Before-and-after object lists
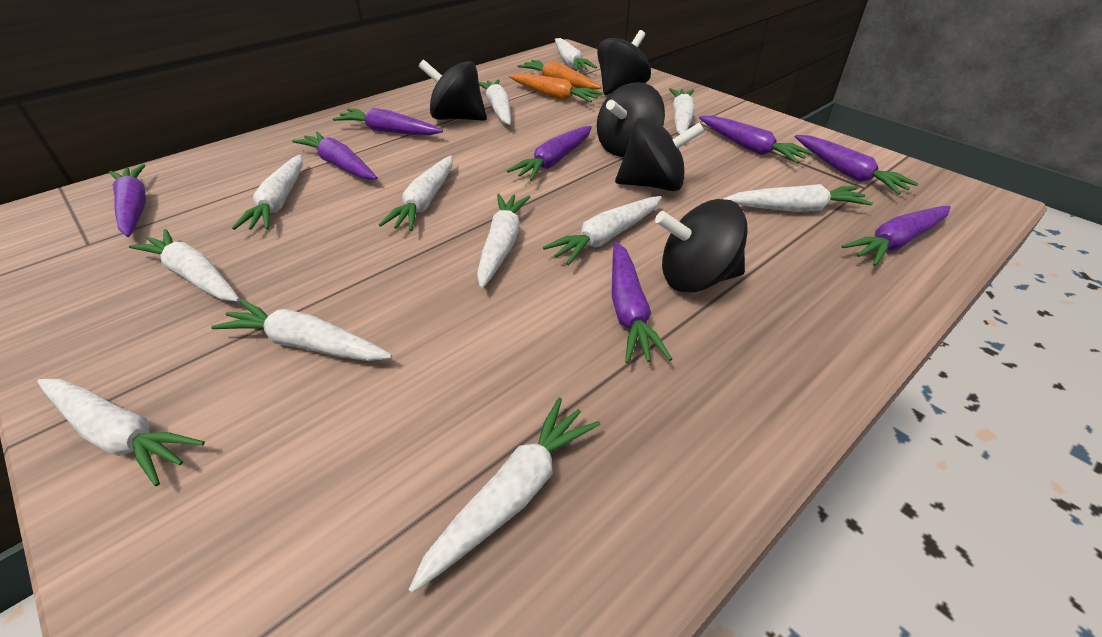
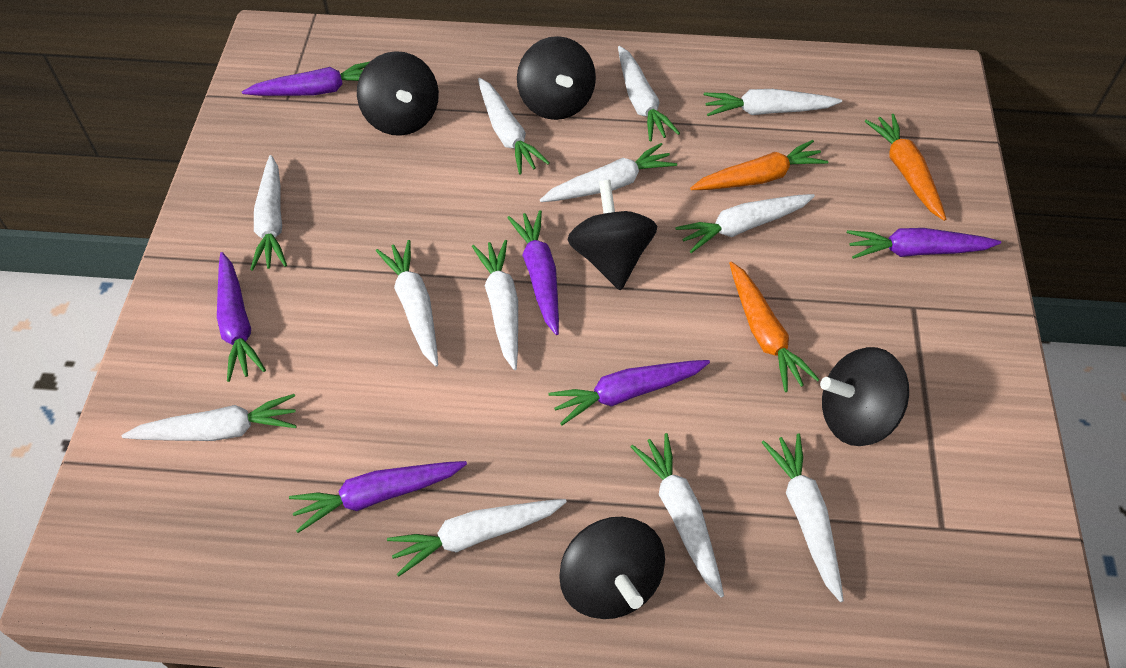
orange carrot: 2 -> 3
purple carrot: 8 -> 6

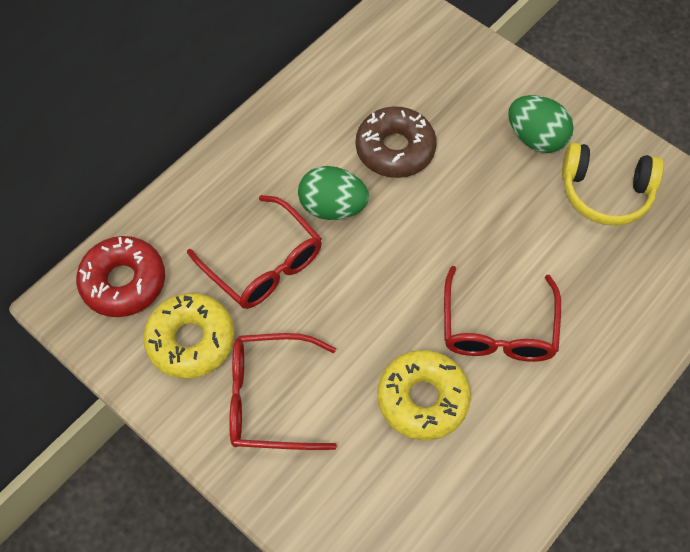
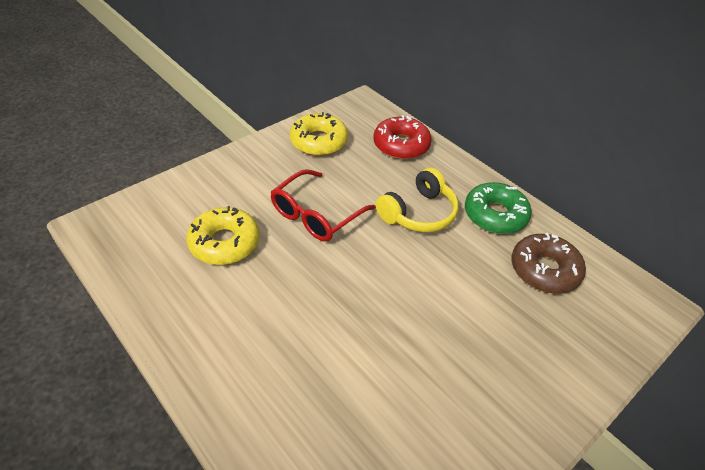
green donut: 0 -> 1
green egg: 2 -> 0
red glasses: 3 -> 1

> Goal of the exercise:
Your answer should be every line above, written out exactly, with no pictures.

> Response to this task:
orange carrot: 2 -> 3
purple carrot: 8 -> 6

green donut: 0 -> 1
green egg: 2 -> 0
red glasses: 3 -> 1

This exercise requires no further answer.